#### Assigned task:
Present each line of the entries below that holds the word "schottky".

┄┄┄┄┄┄┄┄┄┄┄┄┄┄┄┄┄┄┄┄

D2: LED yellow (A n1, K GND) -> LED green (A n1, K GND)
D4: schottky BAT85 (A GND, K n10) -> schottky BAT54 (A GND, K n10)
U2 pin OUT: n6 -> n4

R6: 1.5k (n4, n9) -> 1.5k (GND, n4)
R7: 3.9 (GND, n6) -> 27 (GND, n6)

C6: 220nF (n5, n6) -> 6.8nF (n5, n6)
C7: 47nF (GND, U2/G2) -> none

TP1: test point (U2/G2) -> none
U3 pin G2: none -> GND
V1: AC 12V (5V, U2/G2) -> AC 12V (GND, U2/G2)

┄┄┄┄┄┄┄┄┄┄┄┄┄┄┄┄┄┄┄┄

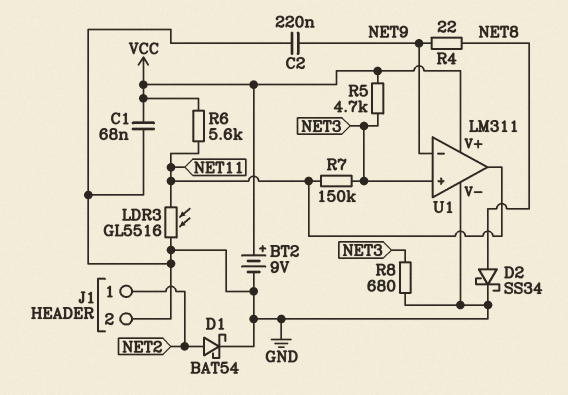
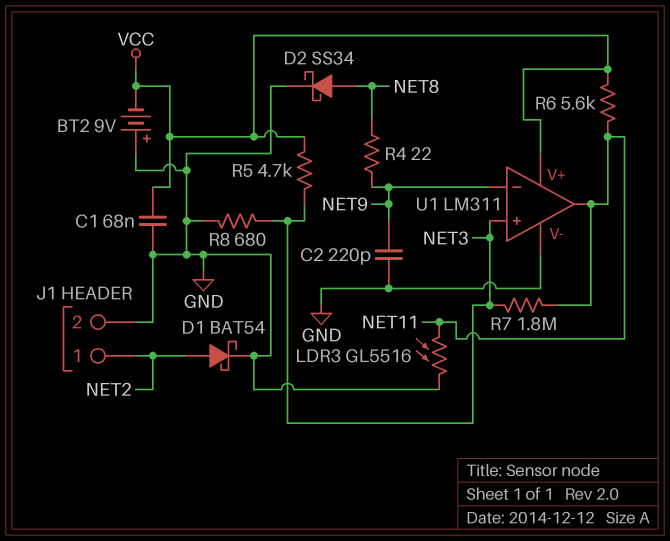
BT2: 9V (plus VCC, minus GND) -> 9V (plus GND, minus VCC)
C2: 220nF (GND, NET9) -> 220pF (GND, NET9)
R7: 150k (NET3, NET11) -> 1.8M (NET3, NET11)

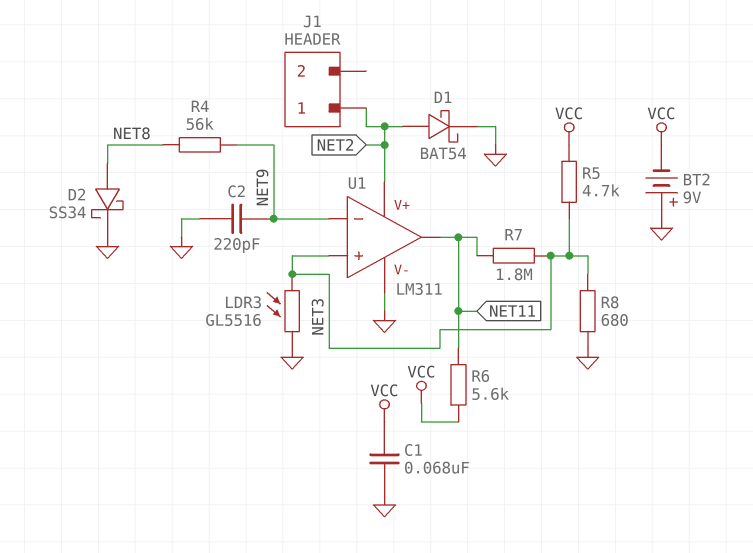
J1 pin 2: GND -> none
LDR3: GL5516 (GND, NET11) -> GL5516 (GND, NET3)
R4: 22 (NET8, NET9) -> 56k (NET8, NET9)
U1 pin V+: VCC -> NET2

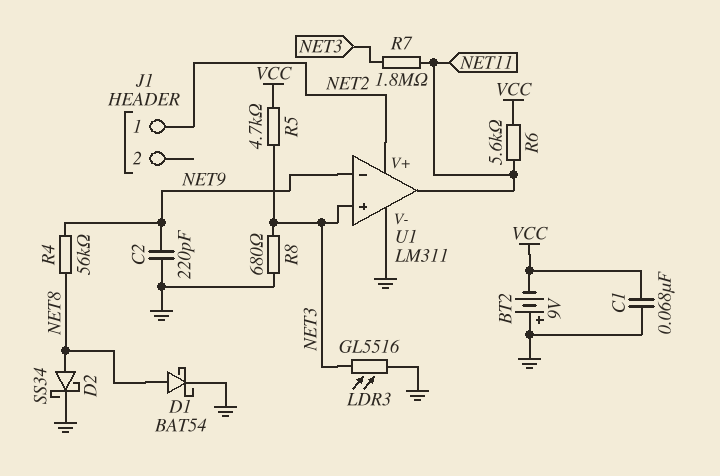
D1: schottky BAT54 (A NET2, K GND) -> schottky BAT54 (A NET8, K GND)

┄┄┄┄┄┄┄┄┄┄┄┄┄┄┄┄┄┄┄┄

#### Expected answer:
D4: schottky BAT85 (A GND, K n10) -> schottky BAT54 (A GND, K n10)
D1: schottky BAT54 (A NET2, K GND) -> schottky BAT54 (A NET8, K GND)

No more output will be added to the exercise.